**Provided records**
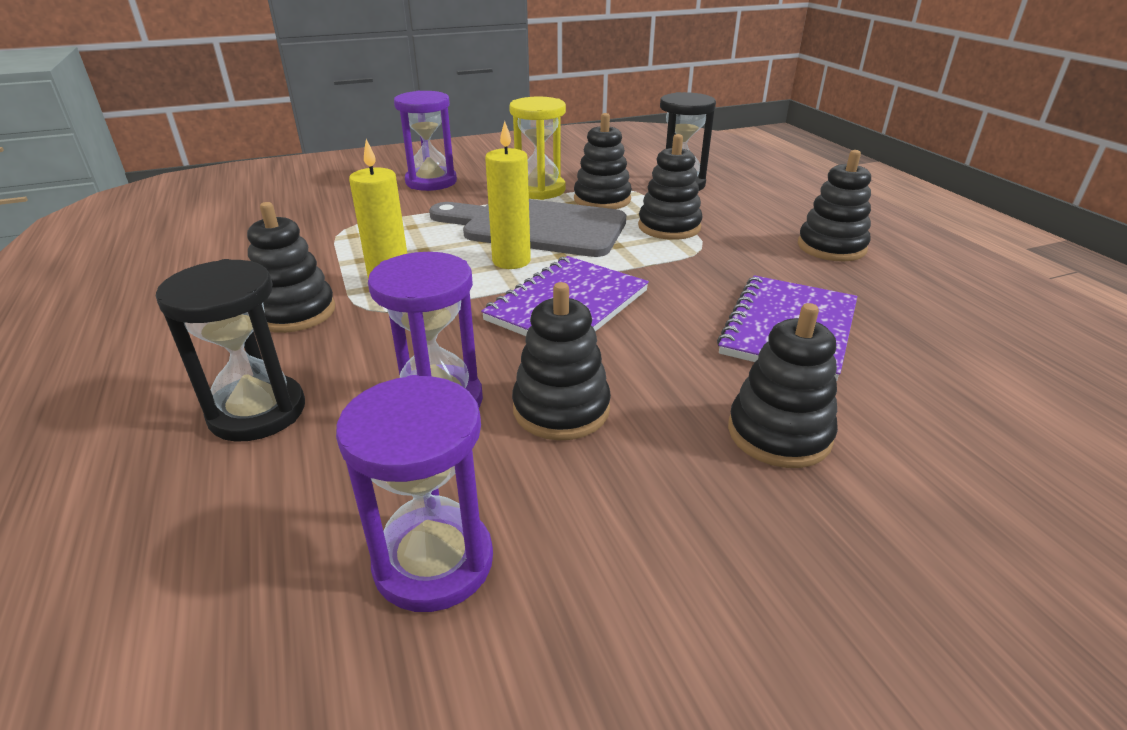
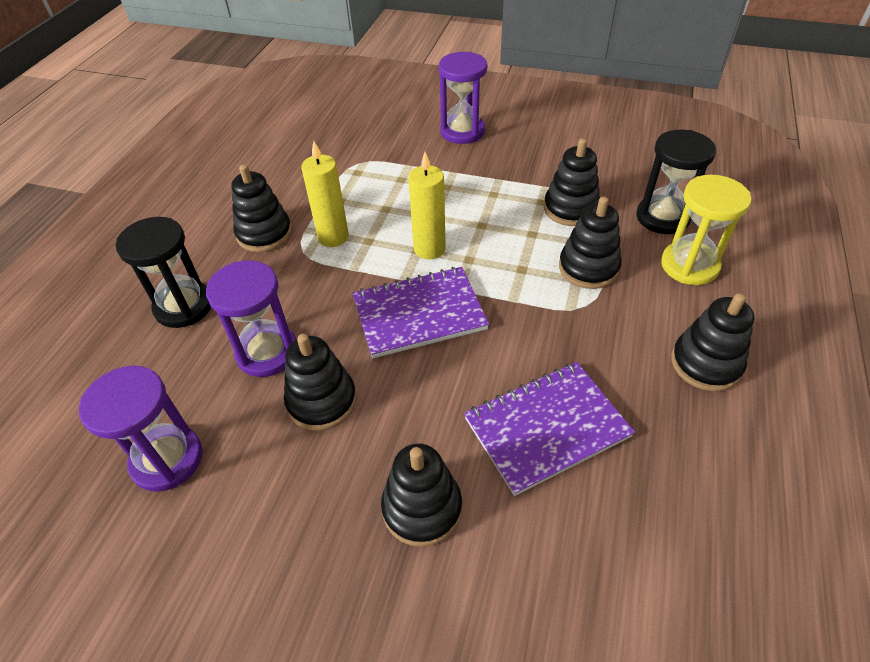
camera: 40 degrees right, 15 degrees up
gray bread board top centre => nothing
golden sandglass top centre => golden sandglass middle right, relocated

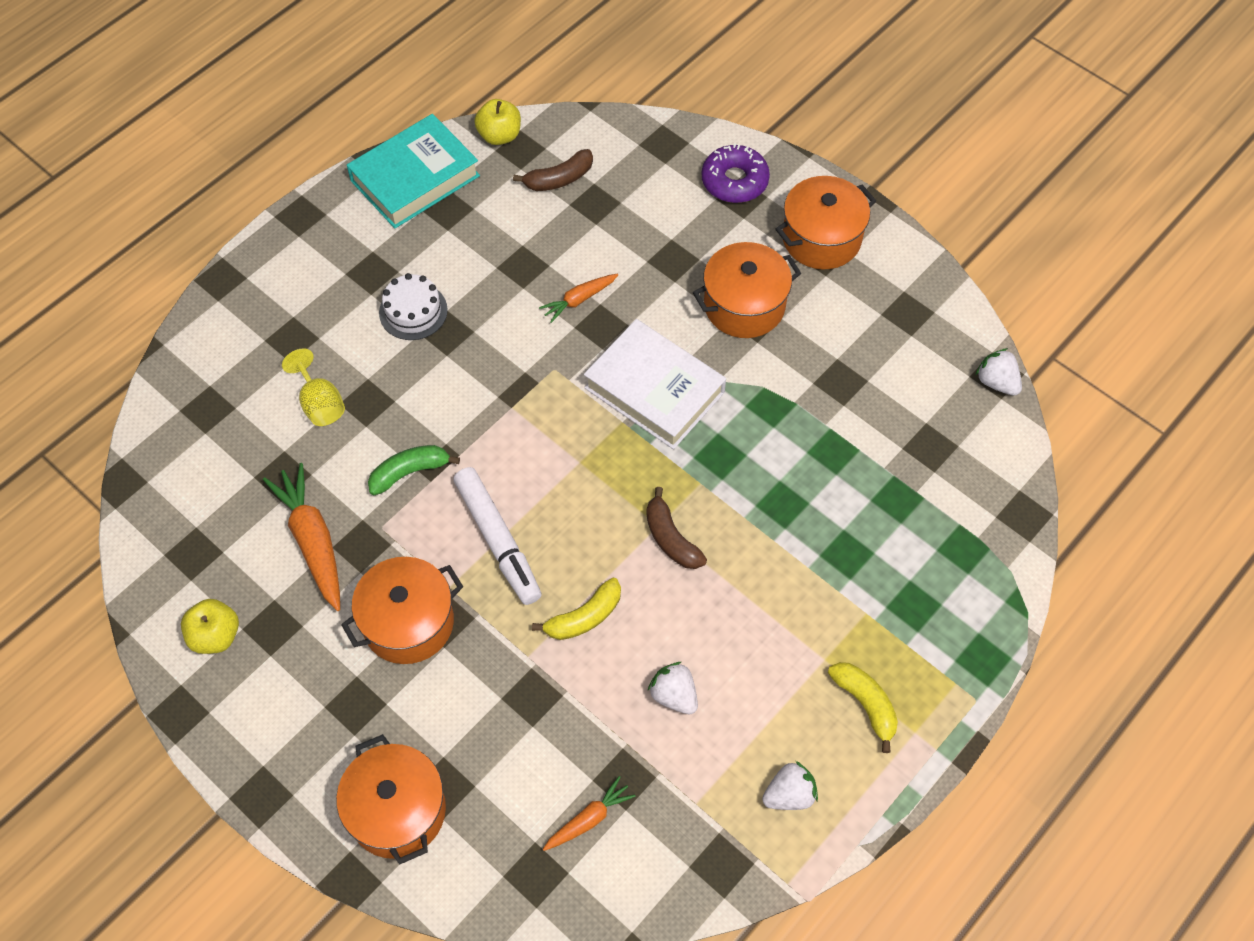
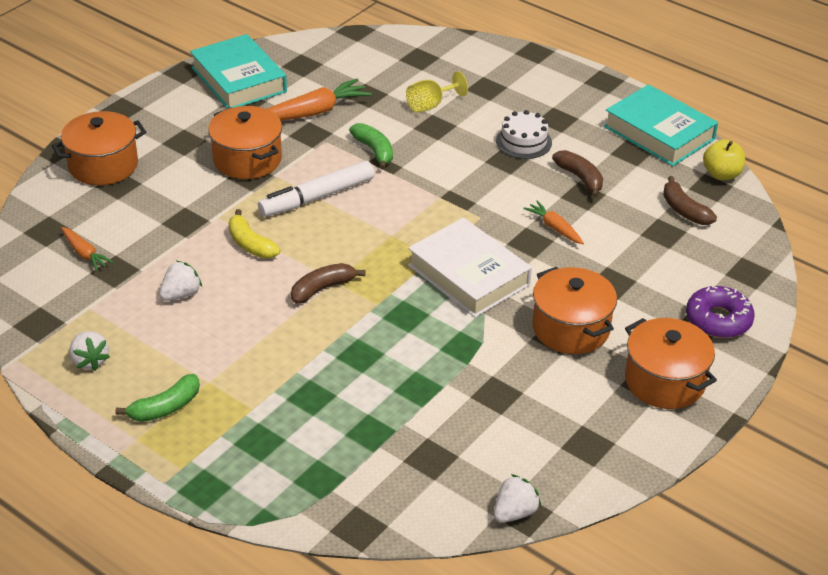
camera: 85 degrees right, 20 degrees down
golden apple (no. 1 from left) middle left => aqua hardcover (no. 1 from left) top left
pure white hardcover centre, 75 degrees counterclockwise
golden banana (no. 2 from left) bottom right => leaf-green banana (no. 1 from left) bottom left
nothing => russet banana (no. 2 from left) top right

**Exercise**
Word-for-word output of the material above is needed, with the pictures left out.

**Result of the task**
camera: 40 degrees right, 15 degrees up
gray bread board top centre => nothing
golden sandglass top centre => golden sandglass middle right, relocated

camera: 85 degrees right, 20 degrees down
golden apple (no. 1 from left) middle left => aqua hardcover (no. 1 from left) top left
pure white hardcover centre, 75 degrees counterclockwise
golden banana (no. 2 from left) bottom right => leaf-green banana (no. 1 from left) bottom left
nothing => russet banana (no. 2 from left) top right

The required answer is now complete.